— INFORMATION SUPPLIED —

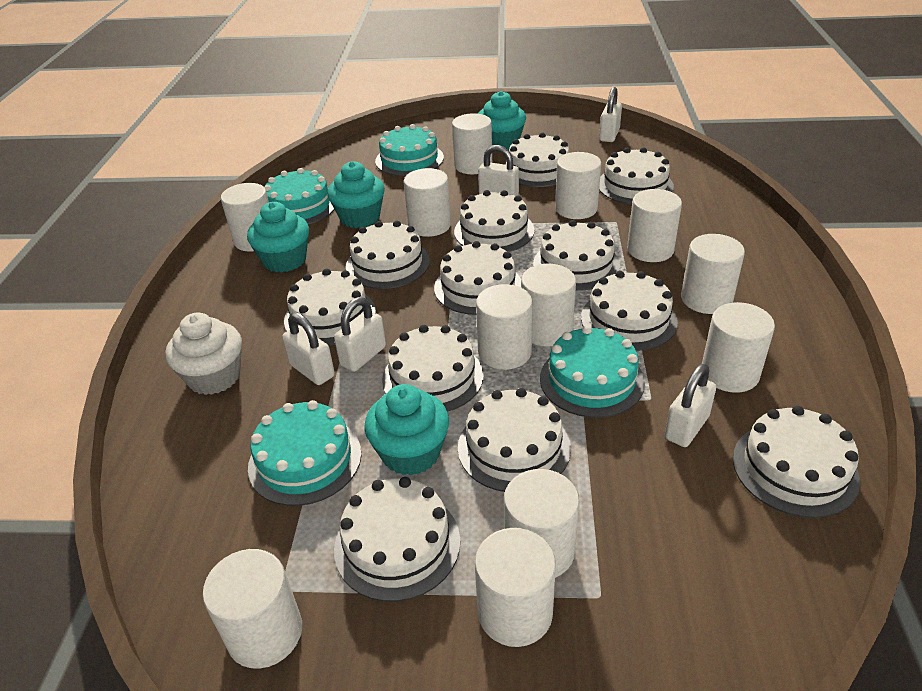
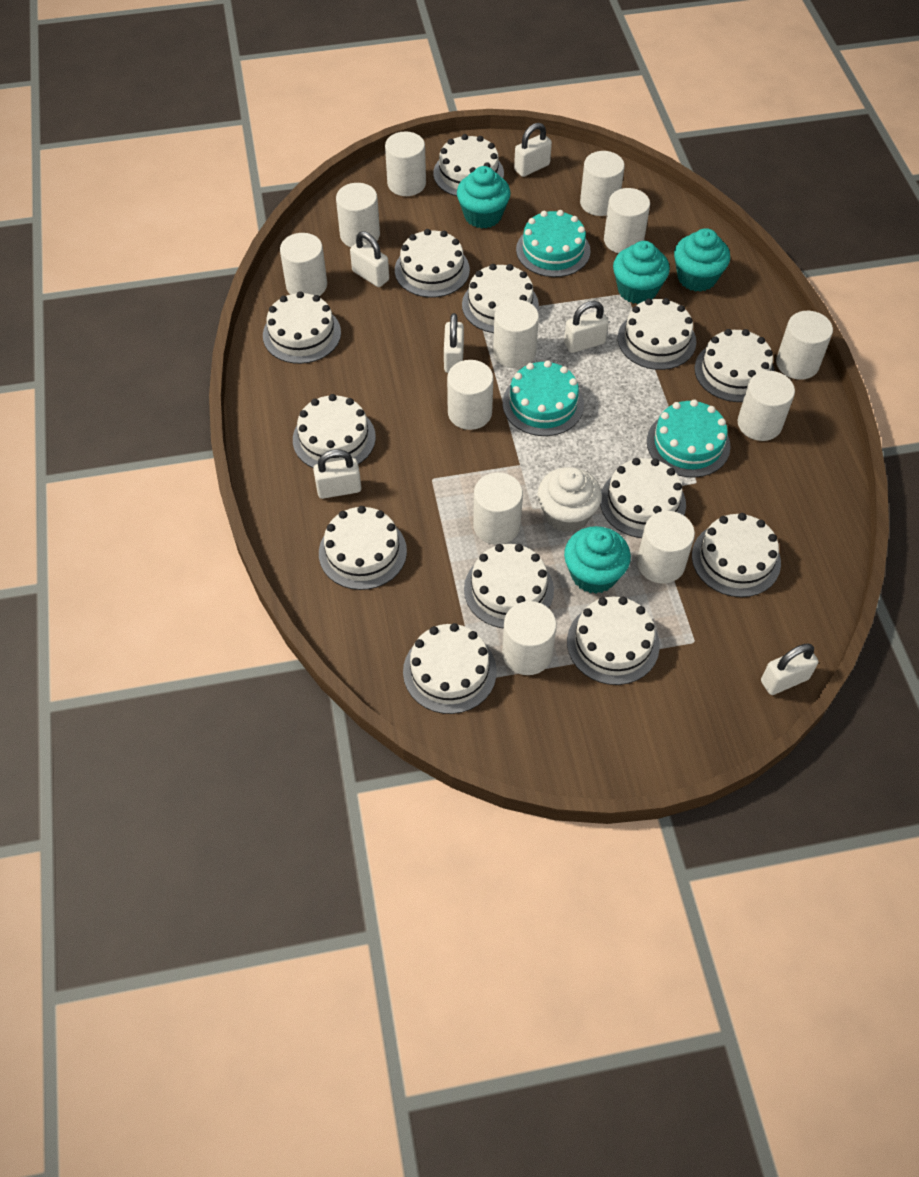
turquoise cake: 4 -> 3
white cake: 12 -> 13
white padlock: 5 -> 6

— WHAT NEEDS TO BE DONE —
All of the data must be repeated exactly, except for the pictures.

— REPLY —
turquoise cake: 4 -> 3
white cake: 12 -> 13
white padlock: 5 -> 6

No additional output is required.